━━━ Data ━━━

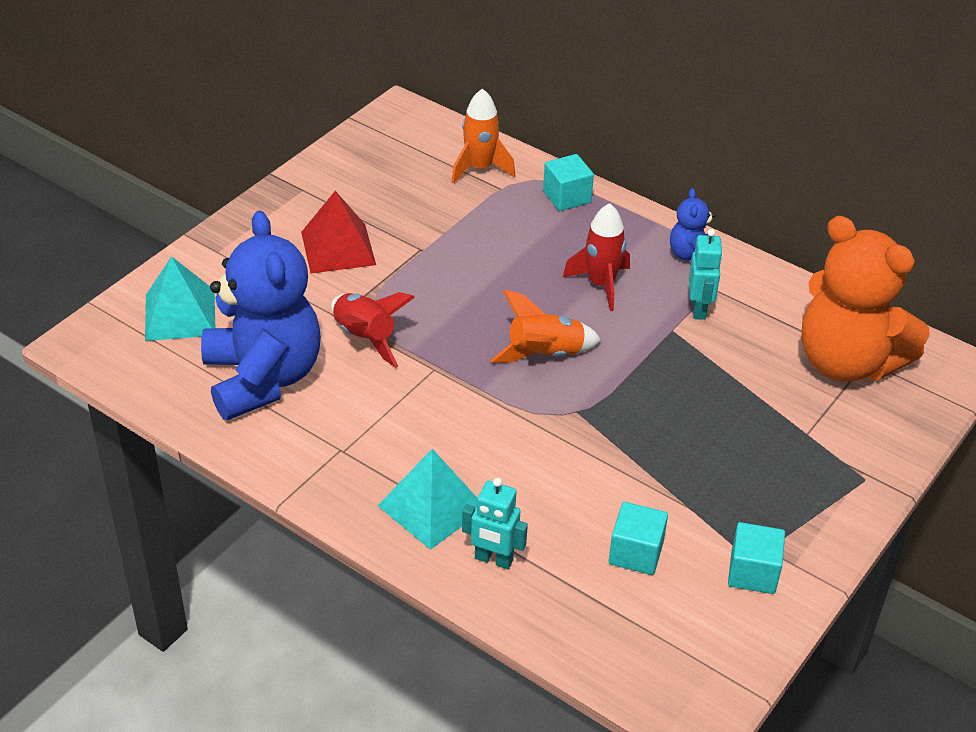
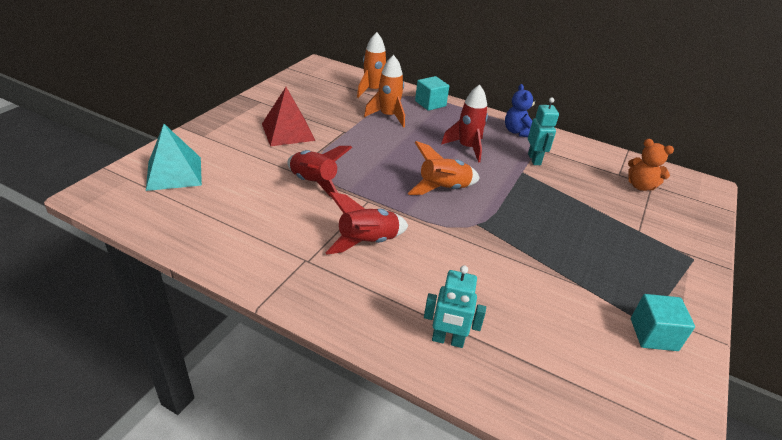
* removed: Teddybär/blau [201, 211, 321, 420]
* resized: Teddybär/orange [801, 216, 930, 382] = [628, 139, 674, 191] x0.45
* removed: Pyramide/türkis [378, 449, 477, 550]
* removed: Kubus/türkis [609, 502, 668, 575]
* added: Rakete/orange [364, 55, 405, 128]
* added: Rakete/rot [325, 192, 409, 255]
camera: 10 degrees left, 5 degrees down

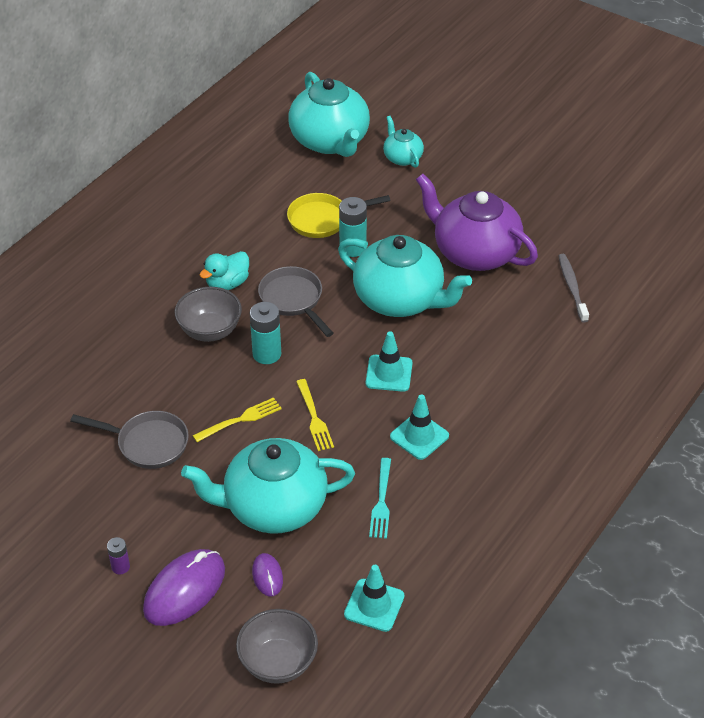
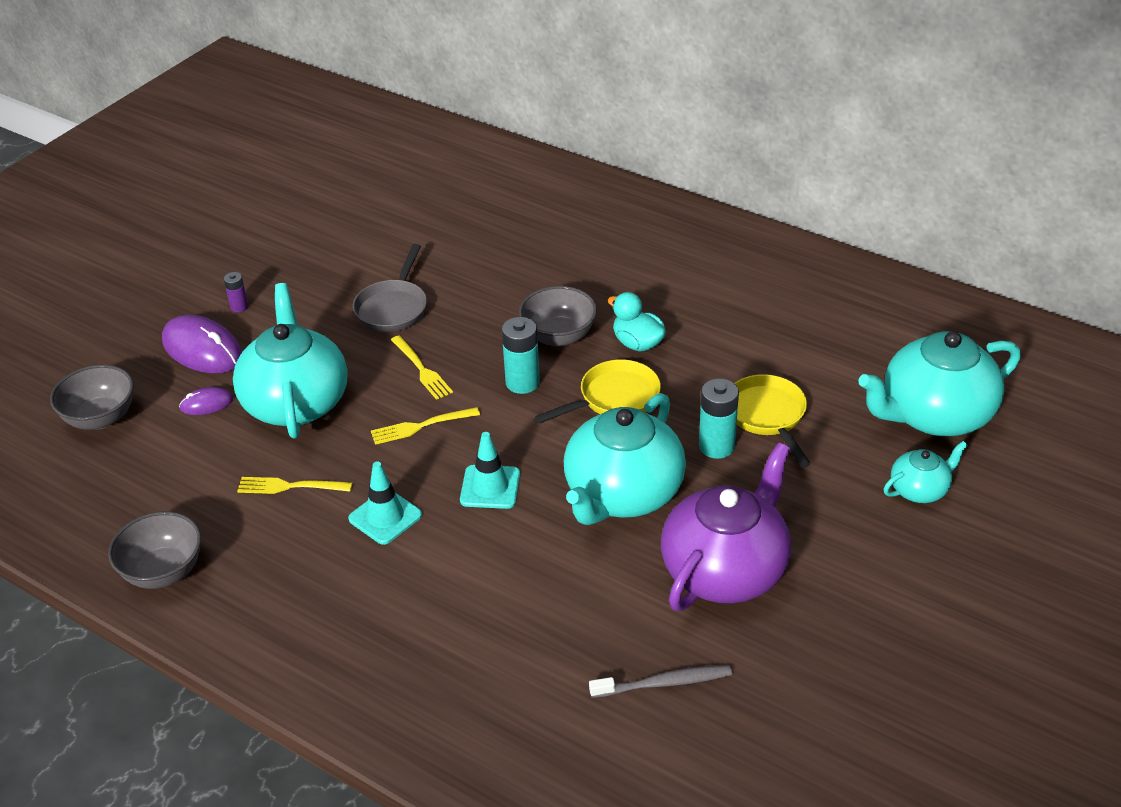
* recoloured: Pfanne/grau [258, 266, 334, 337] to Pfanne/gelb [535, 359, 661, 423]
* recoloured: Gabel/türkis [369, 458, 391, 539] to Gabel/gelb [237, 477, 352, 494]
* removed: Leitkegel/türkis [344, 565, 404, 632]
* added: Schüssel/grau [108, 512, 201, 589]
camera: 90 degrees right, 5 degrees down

━━━

Your task: Give every entry again word for word; no images belong in the copy.

Answer to this exercise:
* removed: Teddybär/blau [201, 211, 321, 420]
* resized: Teddybär/orange [801, 216, 930, 382] = [628, 139, 674, 191] x0.45
* removed: Pyramide/türkis [378, 449, 477, 550]
* removed: Kubus/türkis [609, 502, 668, 575]
* added: Rakete/orange [364, 55, 405, 128]
* added: Rakete/rot [325, 192, 409, 255]
camera: 10 degrees left, 5 degrees down

* recoloured: Pfanne/grau [258, 266, 334, 337] to Pfanne/gelb [535, 359, 661, 423]
* recoloured: Gabel/türkis [369, 458, 391, 539] to Gabel/gelb [237, 477, 352, 494]
* removed: Leitkegel/türkis [344, 565, 404, 632]
* added: Schüssel/grau [108, 512, 201, 589]
camera: 90 degrees right, 5 degrees down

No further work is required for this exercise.